* **Work order**:
Go through the records and show each line where the word "light" occurs.

* **Records for this task**:
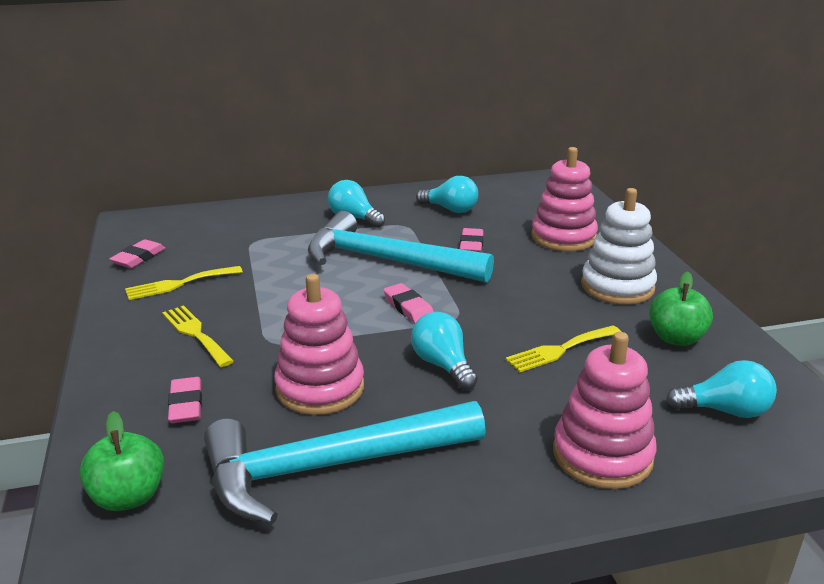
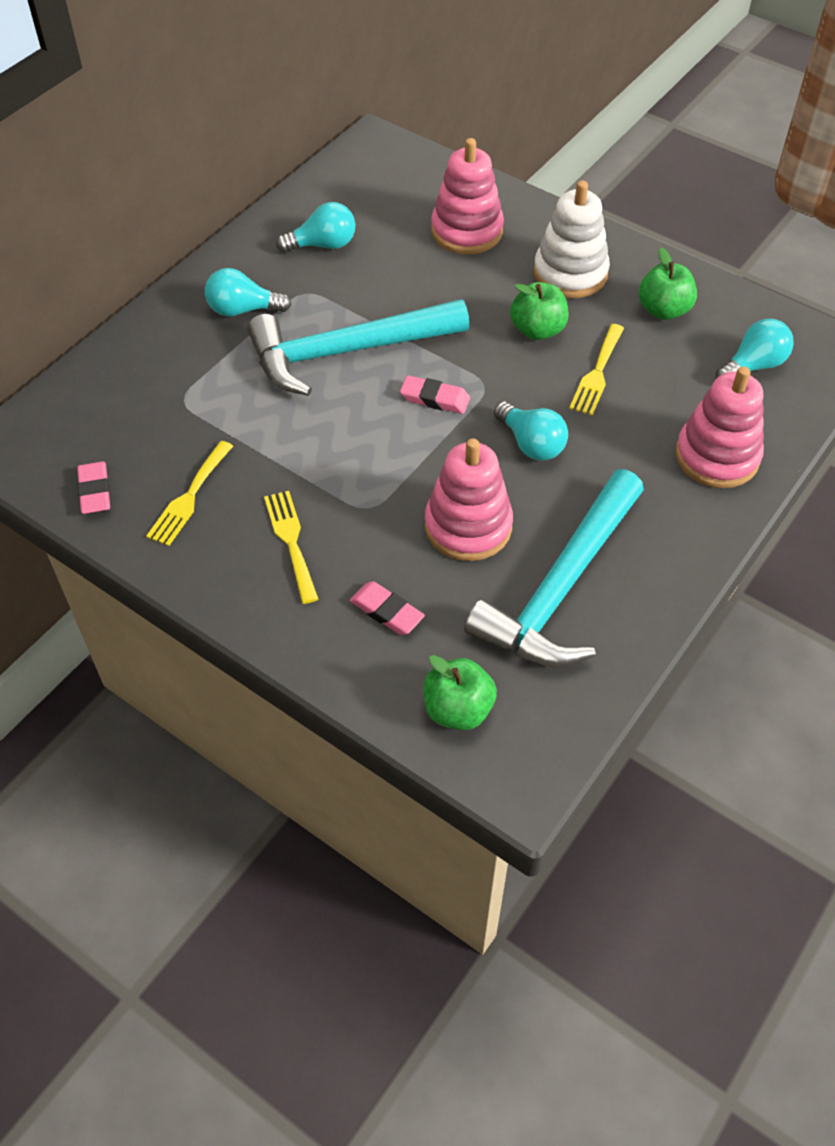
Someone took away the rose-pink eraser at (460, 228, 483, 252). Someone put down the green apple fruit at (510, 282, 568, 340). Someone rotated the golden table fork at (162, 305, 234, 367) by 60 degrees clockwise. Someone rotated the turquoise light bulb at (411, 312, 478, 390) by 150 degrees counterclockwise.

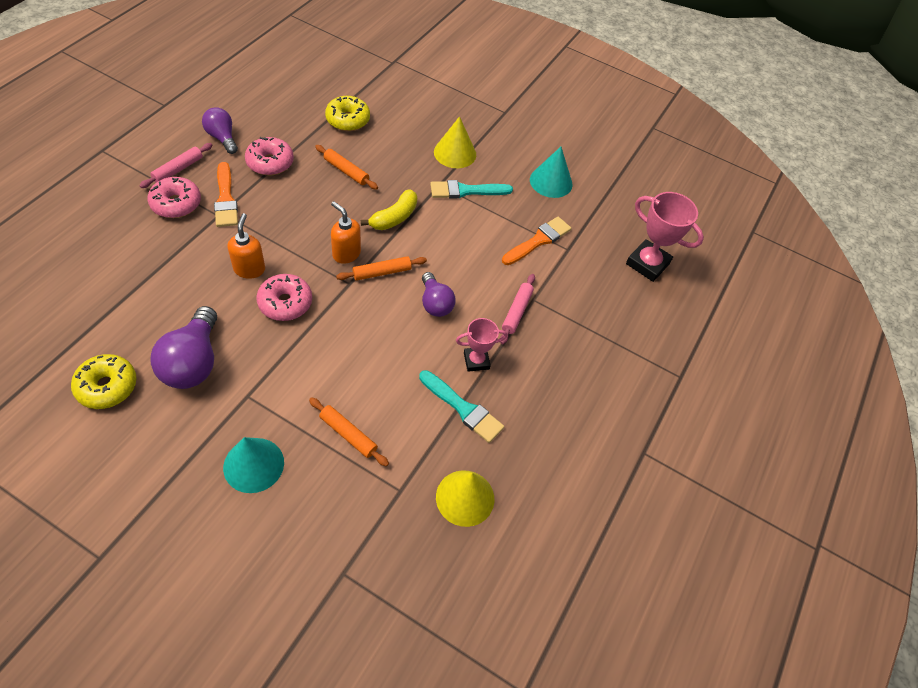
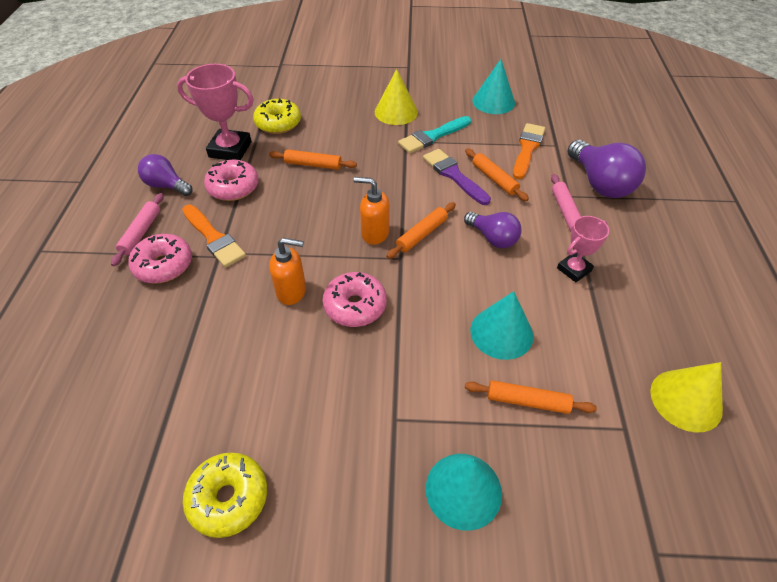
Someone took away the golden banana at (361, 189, 417, 230). Someone took away the turquoise brush at (419, 370, 504, 443). Someone put down the violet brush at (423, 149, 491, 205). Someone put down the orange-coloured rolling pin at (465, 148, 529, 201). Someone put down the turquoise solid cone at (470, 291, 533, 360). Someone carried the violet light bulb from (150, 306, 217, 389) to (568, 140, 646, 198). Someone carried the rose-pink award cup from (626, 192, 704, 282) to (177, 64, 254, 160). Someone rotated the orange-coloured soap pump at (227, 213, 265, 279) by 120 degrees clockwise.

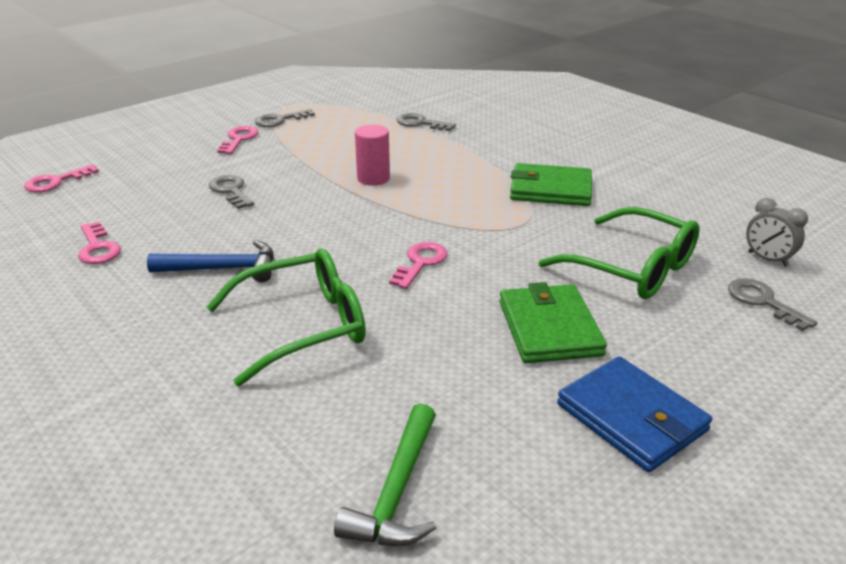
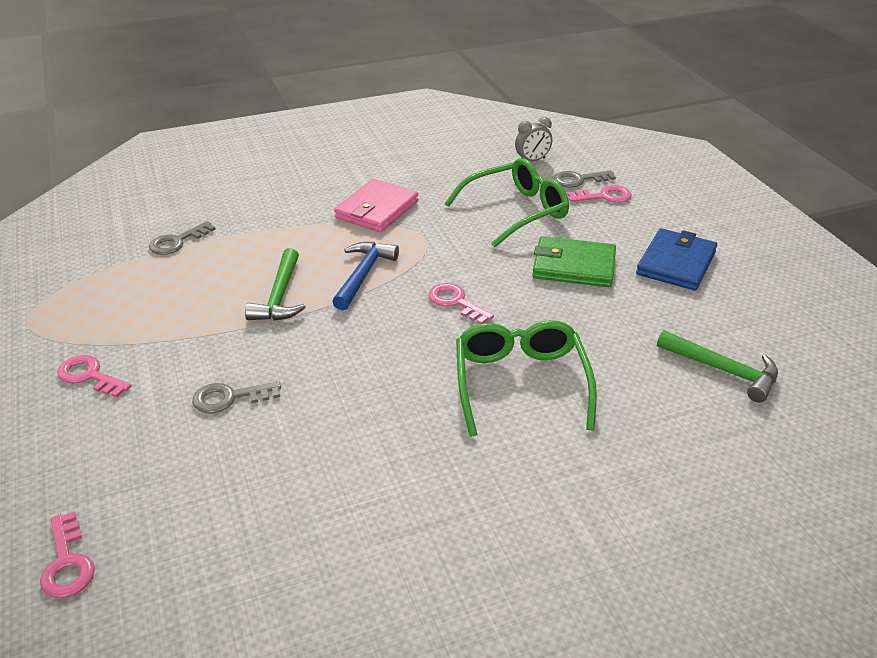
Someone took away the ash-grey key at (255, 109, 315, 127). Someone carried the rose-pink key from (78, 222, 121, 264) to (567, 185, 632, 203). Someone carried the royal blue claw hammer from (147, 240, 274, 283) to (332, 242, 399, 311). Someone swapped the rose-pink cylinder at (355, 125, 390, 186) for the green claw hammer at (245, 248, 306, 321). Someone repainted the green billfold at (510, 163, 592, 206), which became the rose-pink billfold at (334, 179, 418, 233). Someone rotated the royal blue billfold at (557, 356, 712, 472) by 45 degrees counterclockwise.

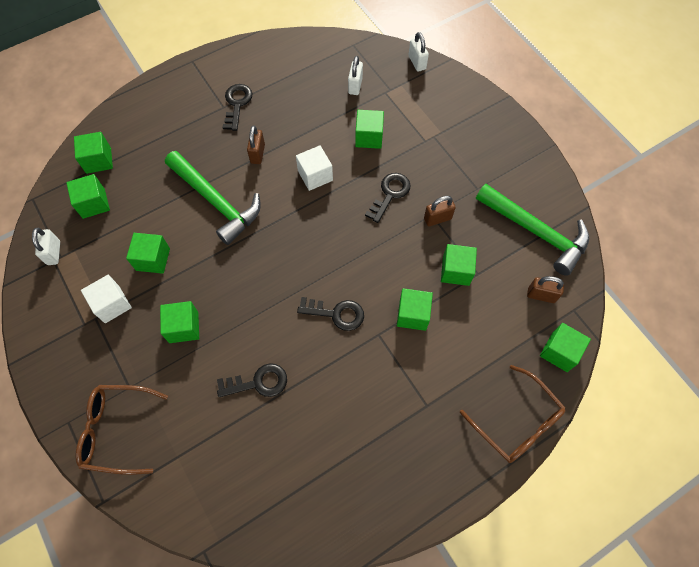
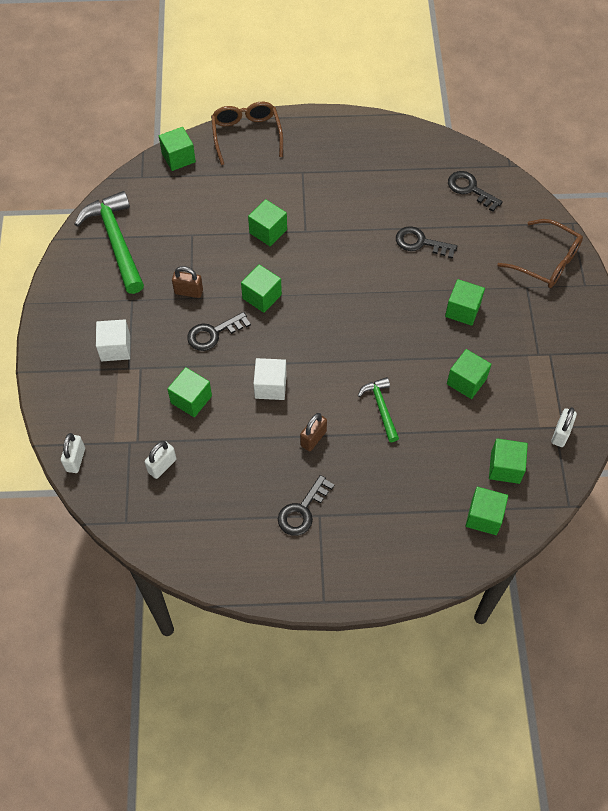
Someone took away the dark brown padlock at (527, 276, 564, 303). Someone carried the white solid cube from (81, 275, 132, 323) to (96, 319, 130, 361). Someone carried the black key from (297, 297, 364, 331) to (448, 171, 503, 212). Someone carried the green solid cube from (441, 244, 477, 286) to (241, 264, 282, 313). Someone scaled the green claw hammer at (165, 151, 261, 245) by 0.54.

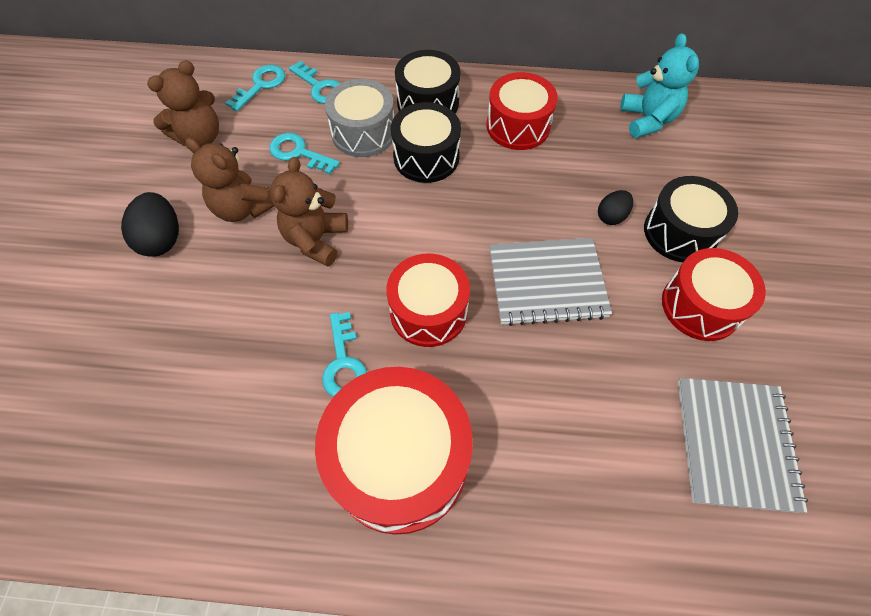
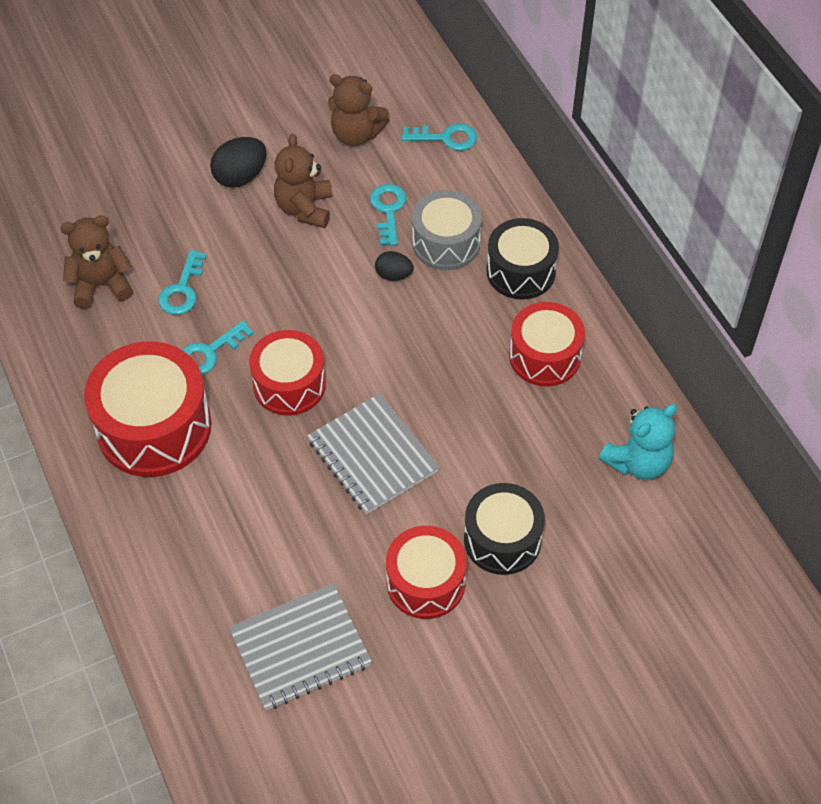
Someone took away the black toy drum at (391, 102, 461, 183). Someone carried the dark brown teddy bear from (270, 157, 348, 267) to (60, 215, 133, 309). Someone carried the turquoise key from (289, 61, 340, 104) to (158, 250, 207, 315). Someone carried the black egg from (598, 190, 633, 225) to (375, 251, 413, 281).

* **Solution to this problem**:
Someone took away the rose-pink eraser at (460, 228, 483, 252). Someone put down the green apple fruit at (510, 282, 568, 340). Someone rotated the golden table fork at (162, 305, 234, 367) by 60 degrees clockwise. Someone rotated the turquoise light bulb at (411, 312, 478, 390) by 150 degrees counterclockwise.
Someone took away the golden banana at (361, 189, 417, 230). Someone took away the turquoise brush at (419, 370, 504, 443). Someone put down the violet brush at (423, 149, 491, 205). Someone put down the orange-coloured rolling pin at (465, 148, 529, 201). Someone put down the turquoise solid cone at (470, 291, 533, 360). Someone carried the violet light bulb from (150, 306, 217, 389) to (568, 140, 646, 198). Someone carried the rose-pink award cup from (626, 192, 704, 282) to (177, 64, 254, 160). Someone rotated the orange-coloured soap pump at (227, 213, 265, 279) by 120 degrees clockwise.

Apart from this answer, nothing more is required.